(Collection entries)
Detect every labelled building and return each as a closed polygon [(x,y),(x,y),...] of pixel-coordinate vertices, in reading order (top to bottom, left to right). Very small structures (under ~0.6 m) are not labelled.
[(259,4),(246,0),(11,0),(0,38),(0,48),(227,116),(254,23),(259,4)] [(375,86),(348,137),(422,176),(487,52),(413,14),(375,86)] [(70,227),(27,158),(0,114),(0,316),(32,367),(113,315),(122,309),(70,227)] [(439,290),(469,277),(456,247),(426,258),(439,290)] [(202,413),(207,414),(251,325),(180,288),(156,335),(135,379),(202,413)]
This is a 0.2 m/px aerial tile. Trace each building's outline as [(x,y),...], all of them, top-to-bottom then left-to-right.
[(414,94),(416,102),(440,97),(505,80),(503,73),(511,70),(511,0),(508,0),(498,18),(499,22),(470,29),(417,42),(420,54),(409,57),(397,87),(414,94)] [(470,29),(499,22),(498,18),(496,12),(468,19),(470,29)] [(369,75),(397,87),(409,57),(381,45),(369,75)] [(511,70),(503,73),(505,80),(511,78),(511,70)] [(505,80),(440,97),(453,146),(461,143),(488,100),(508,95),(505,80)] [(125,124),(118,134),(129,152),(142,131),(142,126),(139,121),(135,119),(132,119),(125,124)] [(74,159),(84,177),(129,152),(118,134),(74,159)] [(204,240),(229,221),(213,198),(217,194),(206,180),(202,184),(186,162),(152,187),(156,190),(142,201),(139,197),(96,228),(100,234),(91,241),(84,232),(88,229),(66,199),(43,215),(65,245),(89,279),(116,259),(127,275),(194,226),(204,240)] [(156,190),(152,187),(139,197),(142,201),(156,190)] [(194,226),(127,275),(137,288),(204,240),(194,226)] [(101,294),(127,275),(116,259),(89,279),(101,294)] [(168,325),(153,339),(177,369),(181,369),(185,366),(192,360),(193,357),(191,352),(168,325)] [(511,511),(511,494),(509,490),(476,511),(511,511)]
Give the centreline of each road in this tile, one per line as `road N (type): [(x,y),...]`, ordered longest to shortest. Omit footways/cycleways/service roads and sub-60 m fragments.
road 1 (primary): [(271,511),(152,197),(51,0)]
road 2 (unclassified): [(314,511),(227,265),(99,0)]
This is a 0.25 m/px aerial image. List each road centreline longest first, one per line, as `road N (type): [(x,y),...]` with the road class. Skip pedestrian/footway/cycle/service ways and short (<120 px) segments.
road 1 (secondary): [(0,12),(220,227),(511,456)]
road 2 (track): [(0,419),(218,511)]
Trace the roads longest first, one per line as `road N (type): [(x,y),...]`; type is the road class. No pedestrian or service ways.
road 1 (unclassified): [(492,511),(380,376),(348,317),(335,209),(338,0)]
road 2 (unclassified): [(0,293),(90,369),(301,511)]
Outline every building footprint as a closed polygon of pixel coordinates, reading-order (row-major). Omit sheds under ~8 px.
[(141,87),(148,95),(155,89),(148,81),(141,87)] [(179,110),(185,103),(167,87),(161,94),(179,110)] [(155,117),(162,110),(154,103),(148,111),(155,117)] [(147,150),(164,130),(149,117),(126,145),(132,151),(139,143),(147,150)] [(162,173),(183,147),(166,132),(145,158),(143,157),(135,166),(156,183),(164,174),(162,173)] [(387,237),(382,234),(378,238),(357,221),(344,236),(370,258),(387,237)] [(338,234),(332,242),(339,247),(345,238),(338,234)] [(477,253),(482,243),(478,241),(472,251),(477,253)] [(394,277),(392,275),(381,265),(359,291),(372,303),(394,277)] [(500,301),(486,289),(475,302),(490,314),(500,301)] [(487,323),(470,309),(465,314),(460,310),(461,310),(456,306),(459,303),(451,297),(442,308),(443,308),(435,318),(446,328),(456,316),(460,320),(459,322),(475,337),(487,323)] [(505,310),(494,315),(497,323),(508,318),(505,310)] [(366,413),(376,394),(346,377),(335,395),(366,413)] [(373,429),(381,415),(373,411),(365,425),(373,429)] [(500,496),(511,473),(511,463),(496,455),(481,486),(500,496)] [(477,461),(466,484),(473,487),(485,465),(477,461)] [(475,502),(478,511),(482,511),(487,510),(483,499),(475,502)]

» BRIEF:
Duplicate the part of the records that opens with the line containing "Give the centreline" and closes with the line containing "road 2 (unclassified): [(0,293),(90,369),(301,511)]", keeping every line unchanged.

» FINISHED EXERCISE:
Give the centreline of each road in this tile, one per line as `road N (type): [(x,y),...]`, ordered longest to shortest. Omit footways/cycleways/service roads and sub-60 m fragments.
road 1 (primary): [(271,511),(152,197),(51,0)]
road 2 (unclassified): [(314,511),(227,265),(99,0)]
This is a 0.25 m/px aerial image. List each road centreline longest first, one per line, as `road N (type): [(x,y),...]` with the road class. Skip pedestrian/footway/cycle/service ways and short (<120 px) segments.
road 1 (secondary): [(0,12),(220,227),(511,456)]
road 2 (track): [(0,419),(218,511)]
Trace the roads longest first, one per line as `road N (type): [(x,y),...]`; type is the road class. No pedestrian or service ways.
road 1 (unclassified): [(492,511),(380,376),(348,317),(335,209),(338,0)]
road 2 (unclassified): [(0,293),(90,369),(301,511)]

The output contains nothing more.